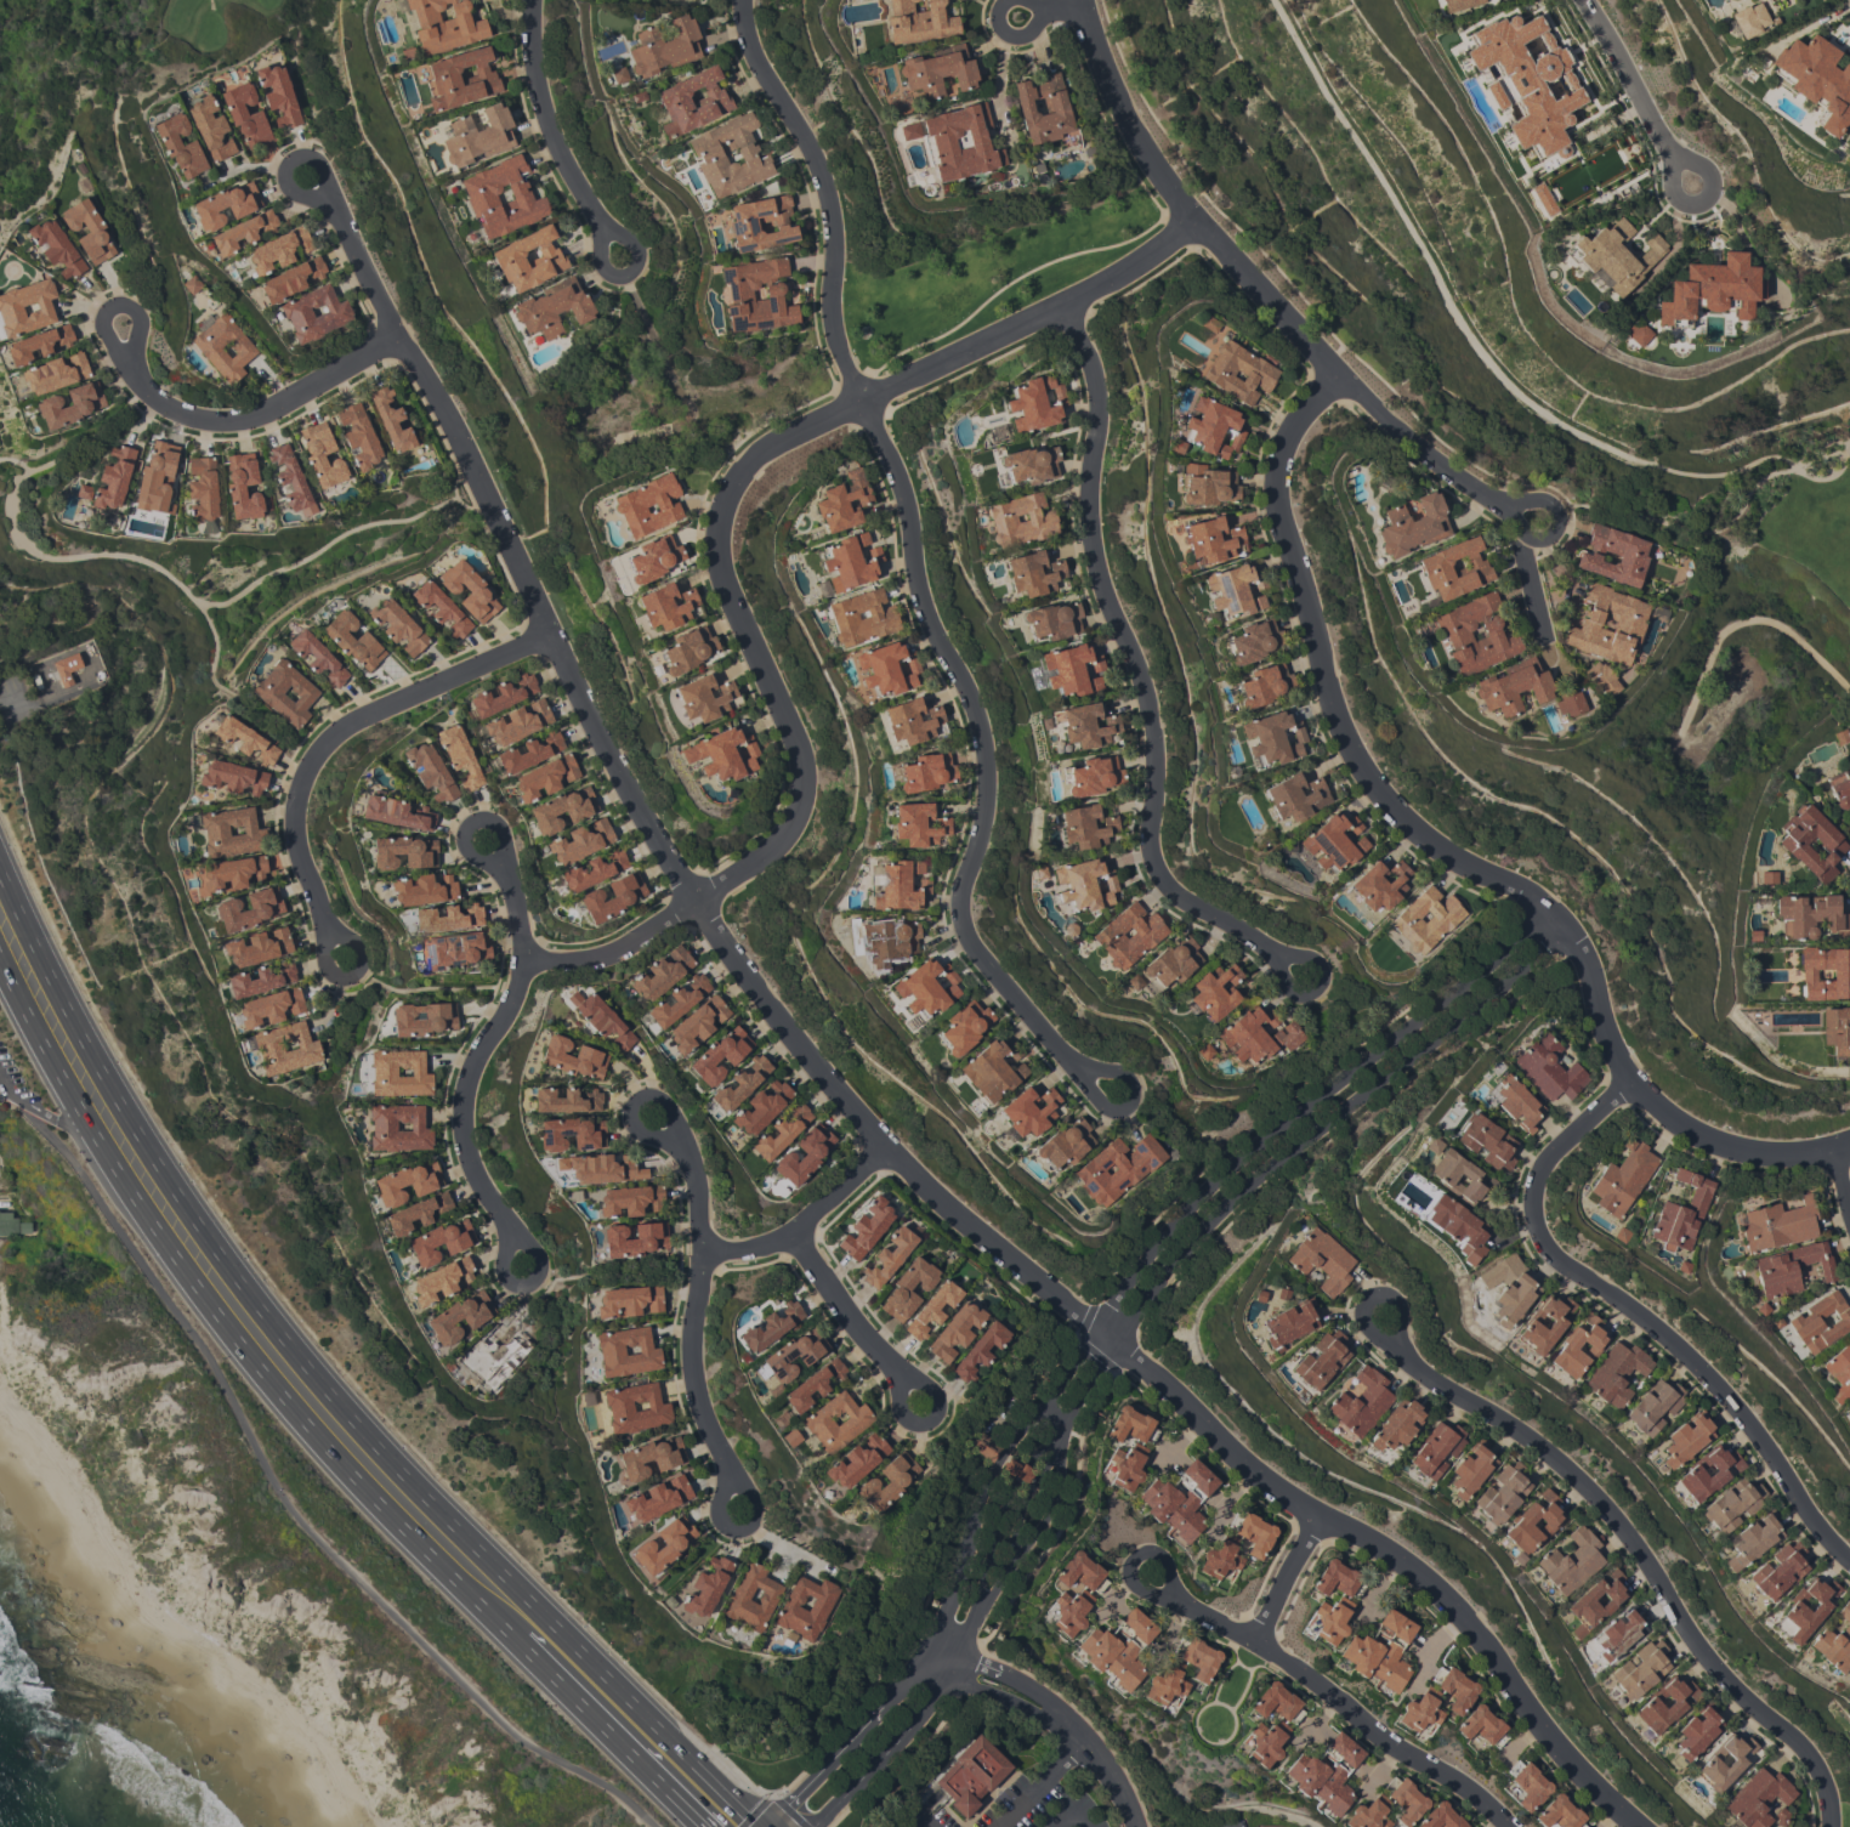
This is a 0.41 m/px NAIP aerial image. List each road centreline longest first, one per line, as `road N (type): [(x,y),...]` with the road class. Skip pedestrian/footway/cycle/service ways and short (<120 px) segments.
road 1 (residential): [(1641,1826),(1554,1744),(1460,1617),(1394,1558),(1236,1456),(885,1145),(680,880),(431,381),(398,336),(334,202),(306,178)]
road 2 (residential): [(810,1826),(930,1700),(999,1577),(1017,1516),(1077,1403),(1169,1269),(1226,1205),(1565,931)]
road 3 (residential): [(1088,1072),(984,954),(971,923),(971,886),(992,800),(981,709),(918,566),(907,480),(862,402),(840,328),(830,187),(747,23),(750,0)]
road 4 (primary): [(0,962),(106,1154),(259,1368),(334,1459),(710,1826)]
road 5 (residential): [(1338,375),(1286,427),(1270,480),(1283,552),(1334,719),(1372,795),(1434,851),(1511,886),(1565,931),(1588,961),(1594,1017),(1616,1088),(1650,1124),(1724,1153),(1761,1157),(1849,1140)]
road 6 (residential): [(1545,912),(1471,981),(1239,1159),(1174,1222),(1080,1362),(983,1485),(950,1605),(920,1662),(881,1707)]
road 7 (residential): [(1278,957),(1165,878),(1156,828),(1159,758),(1136,659),(1108,605),(1088,506),(1097,375),(1067,308)]
road 8 (residential): [(1508,504),(1454,473),(1338,375),(1193,226),(1125,117),(1081,0)]
road 9 (residential): [(1828,1826),(1820,1781),(1803,1754),(1723,1676),(1612,1511),(1534,1443),(1412,1360),(1394,1335)]
road 10 (residential): [(1849,1556),(1810,1515),(1752,1424),(1687,1350),(1555,1253),(1536,1204),(1551,1162),(1616,1088)]
road 11 (track): [(1271,0),(1469,344),(1504,388),(1595,447),(1651,470)]
road 12 (primary): [(550,1621),(373,1442),(227,1267),(149,1153)]
road 13 (residential): [(694,900),(777,852),(810,794),(791,716),(733,589),(723,521),(757,463)]
road 14 (residential): [(757,463),(805,430),(1116,284),(1193,226)]
road 15 (residential): [(330,934),(291,830),(310,758),(351,722),(550,632)]
road 16 (residential): [(1152,1579),(1341,1697),(1509,1826)]
road 17 (residential): [(511,1239),(476,1182),(461,1130),(465,1080),(518,982),(522,957),(498,859)]
road 18 (residential): [(734,1482),(690,1351),(703,1181),(673,1136)]
road 19 (residential): [(398,336),(271,410),(205,421),(182,415),(146,385),(126,328)]
road 20 (primary): [(149,1153),(0,873)]
road 21 (residential): [(625,259),(552,114),(540,0)]
road 22 (residential): [(885,1145),(794,1229),(753,1249),(700,1252)]
road 23 (residential): [(1581,0),(1687,189)]
road 24 (primary): [(688,1760),(550,1621)]
road 25 (residential): [(906,1380),(846,1315),(794,1229)]
road 26 (residential): [(522,957),(583,961),(694,900)]
road 27 (residential): [(881,1707),(767,1826)]
road 28 (residential): [(1324,1519),(1259,1642)]
road 29 (residential): [(1508,504),(1527,538),(1556,527),(1544,499),(1508,504)]
road 30 (residential): [(673,1136),(663,1100),(639,1096),(630,1106),(639,1130),(673,1136)]
road 31 (residential): [(1278,957),(1287,988),(1312,993),(1321,982),(1312,958),(1278,957)]
road 32 (residential): [(906,1380),(896,1407),(902,1420),(929,1420),(935,1395),(906,1380)]
road 33 (residential): [(734,1482),(716,1505),(728,1528),(742,1528),(755,1505),(734,1482)]
road 34 (residential): [(1088,1072),(1101,1105),(1125,1105),(1129,1080),(1088,1072)]
road 35 (residential): [(1394,1335),(1398,1306),(1380,1292),(1368,1295),(1360,1317),(1394,1335)]
road 36 (residential): [(511,1239),(500,1266),(516,1283),(528,1282),(540,1261),(511,1239)]
road 37 (residential): [(498,859),(493,821),(470,819),(462,841),(498,859)]
road 38 (residential): [(330,934),(324,964),(346,976),(358,970),(358,944),(330,934)]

▶ **WHAT YOU HAVE TO DO**: Reproduce all lines from the records above that include the word "primary".

▶ **YOUR SOLUTION**:
road 4 (primary): [(0,962),(106,1154),(259,1368),(334,1459),(710,1826)]
road 12 (primary): [(550,1621),(373,1442),(227,1267),(149,1153)]
road 20 (primary): [(149,1153),(0,873)]
road 24 (primary): [(688,1760),(550,1621)]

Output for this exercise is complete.